:: Instructions for the task ::
Without any pictures, reproduce exactly the lines running from the line containing "U5 pin VCC: VBAT -> VS" through the end of the entries.

:: Material for the task ::

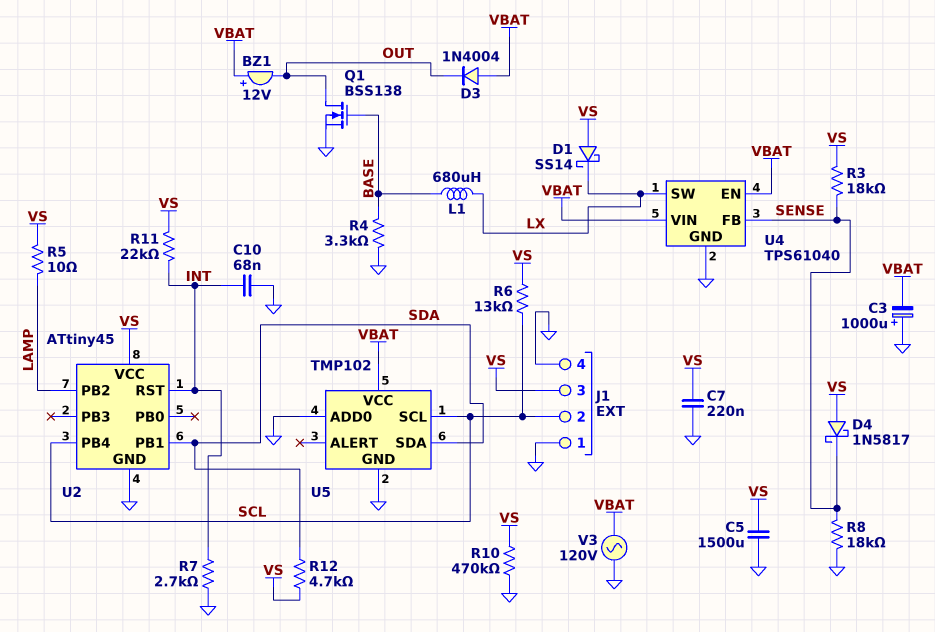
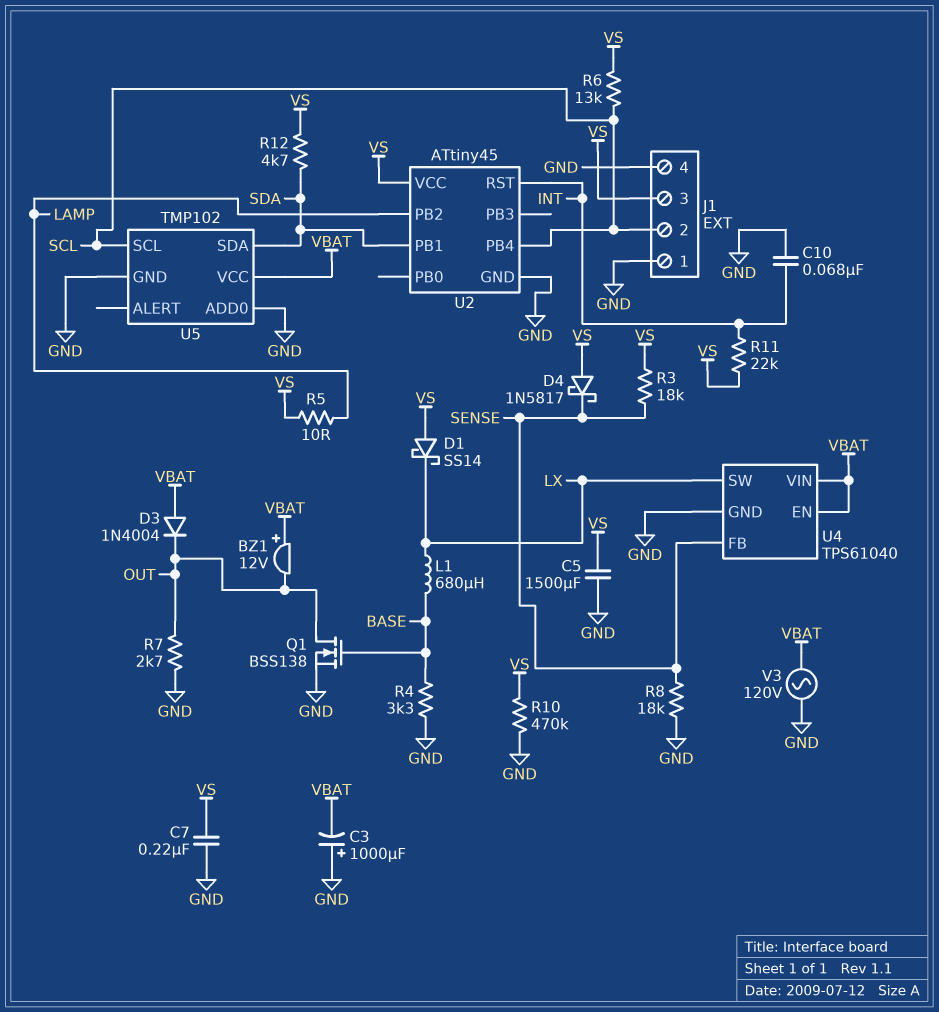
R7: 2.7k (GND, INT) -> 2.7k (GND, OUT)

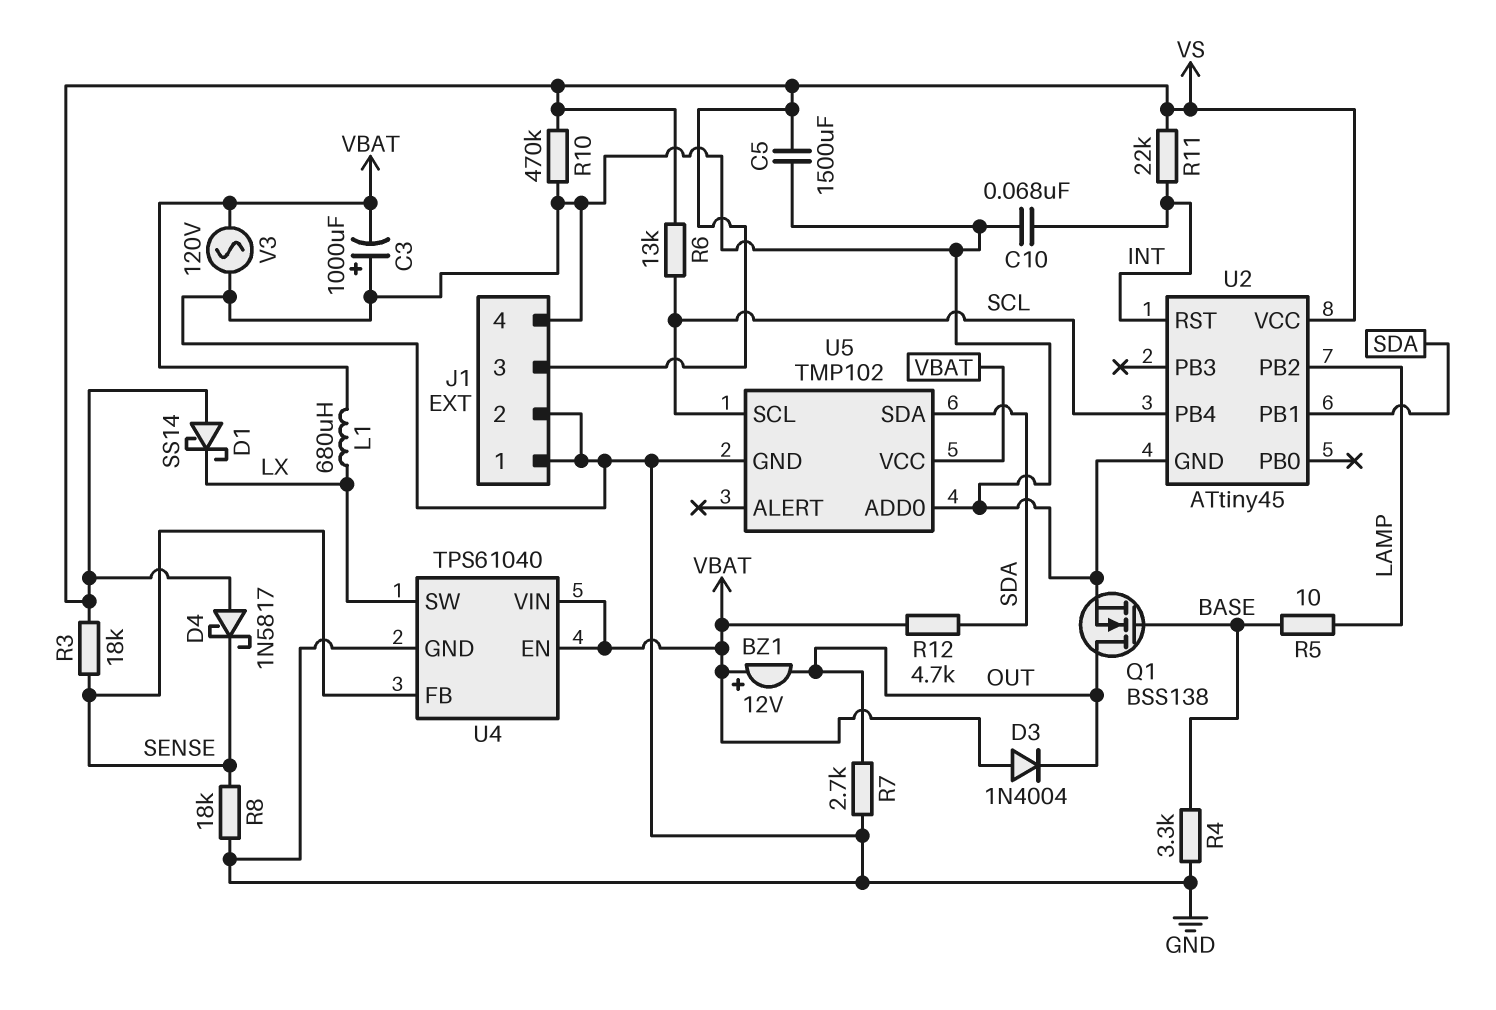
C7: 220nF (GND, VS) -> none
J1 pin 2: SCL -> GND
L1: 680uH (BASE, LX) -> 680uH (LX, VBAT)
R5: 10 (LAMP, VS) -> 10 (BASE, LAMP)
R12: 4.7k (SDA, VS) -> 4.7k (SDA, VBAT)

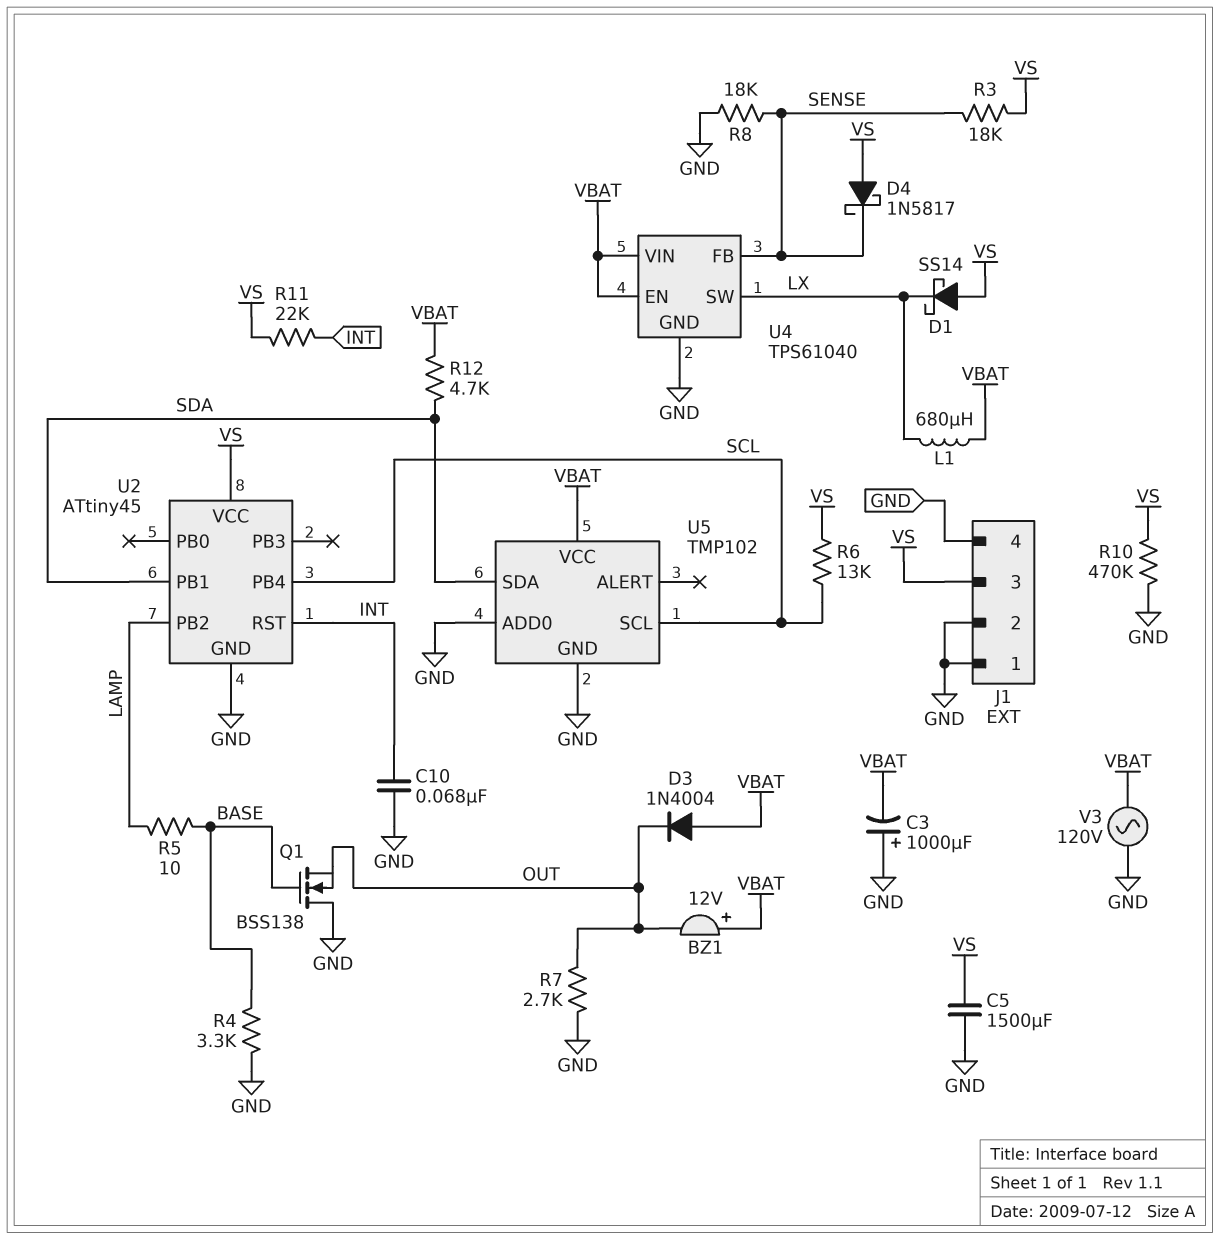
Q1: NMOS BSS138 (G BASE, D OUT, S GND) -> NMOS BSS138 (G BASE, D GND, S OUT)

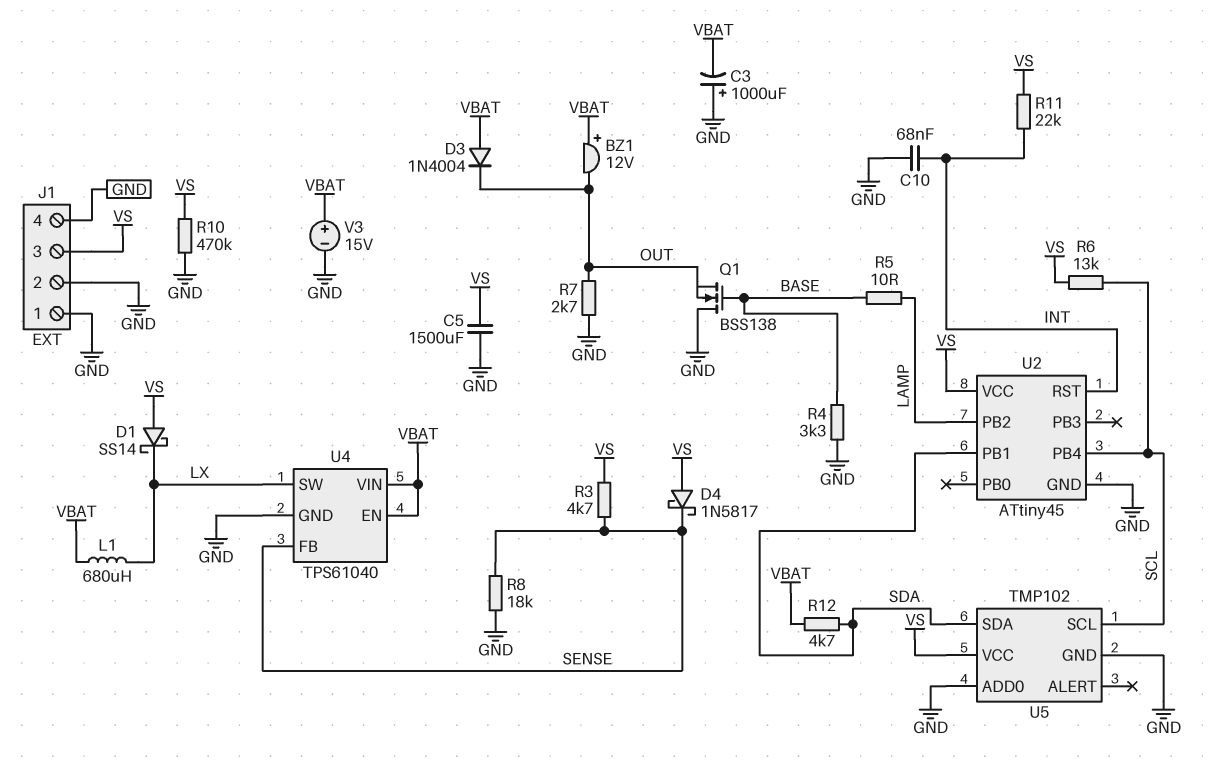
R3: 18k (SENSE, VS) -> 4.7k (SENSE, VS)
U5 pin VCC: VBAT -> VS
V3: AC 120V (GND, VBAT) -> 15V (plus VBAT, minus GND)

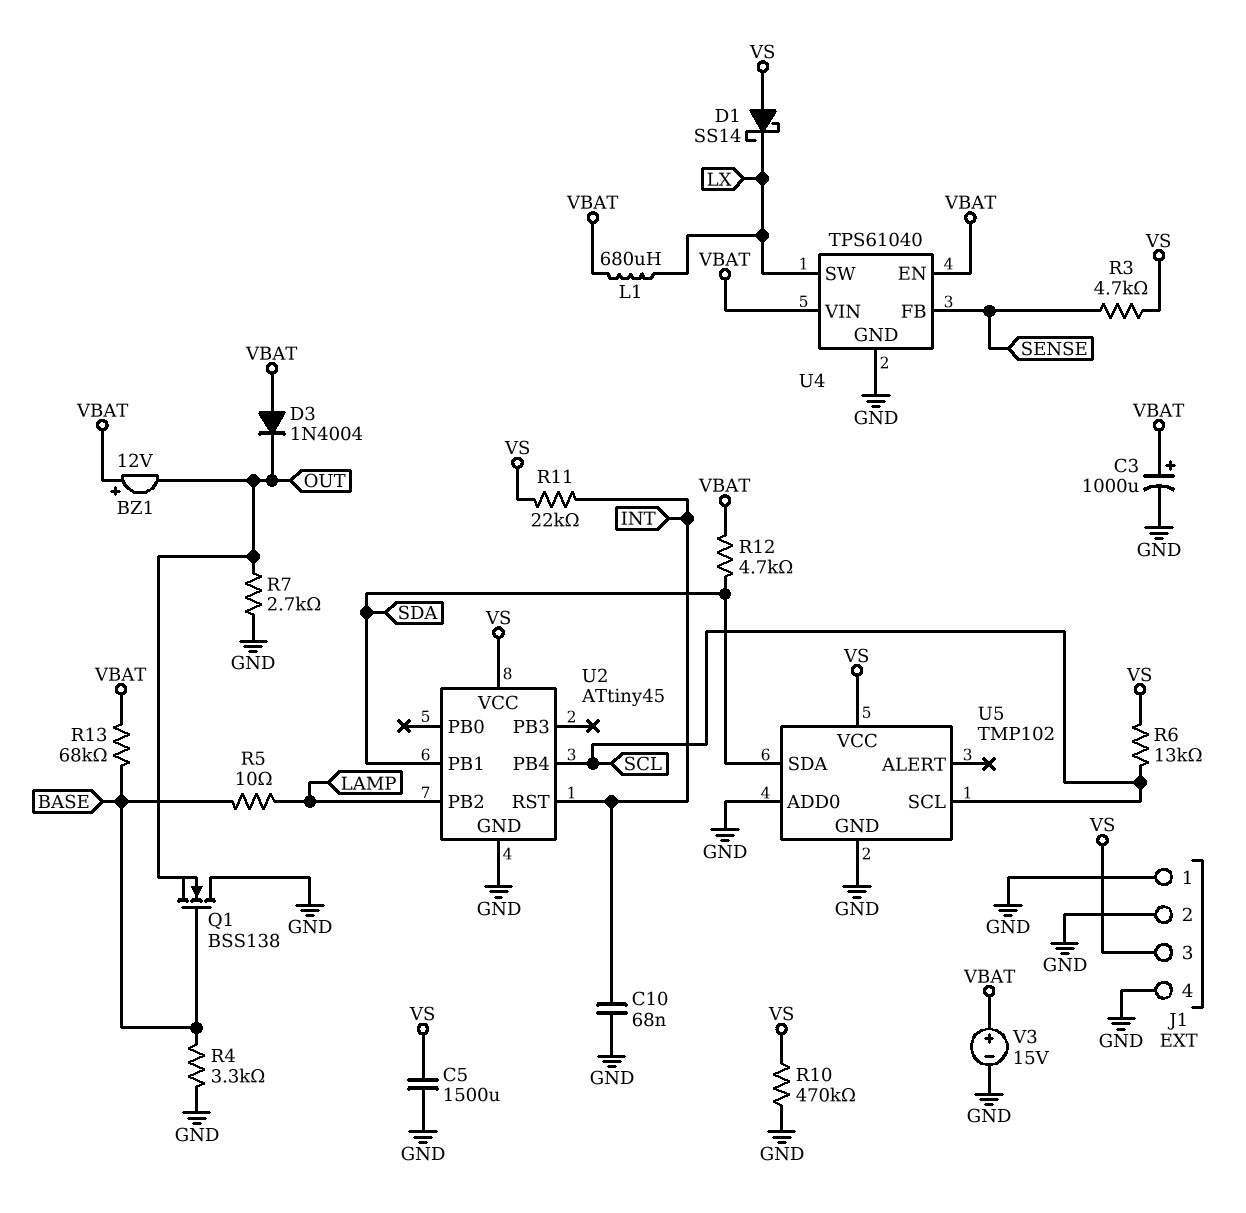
C3: 1000uF (plus GND, minus VBAT) -> 1000uF (plus VBAT, minus GND)
D4: schottky 1N5817 (A VS, K SENSE) -> none
R8: 18k (GND, SENSE) -> none
R13: none -> 68k (BASE, VBAT)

:: Exercise output ::
U5 pin VCC: VBAT -> VS
V3: AC 120V (GND, VBAT) -> 15V (plus VBAT, minus GND)

C3: 1000uF (plus GND, minus VBAT) -> 1000uF (plus VBAT, minus GND)
D4: schottky 1N5817 (A VS, K SENSE) -> none
R8: 18k (GND, SENSE) -> none
R13: none -> 68k (BASE, VBAT)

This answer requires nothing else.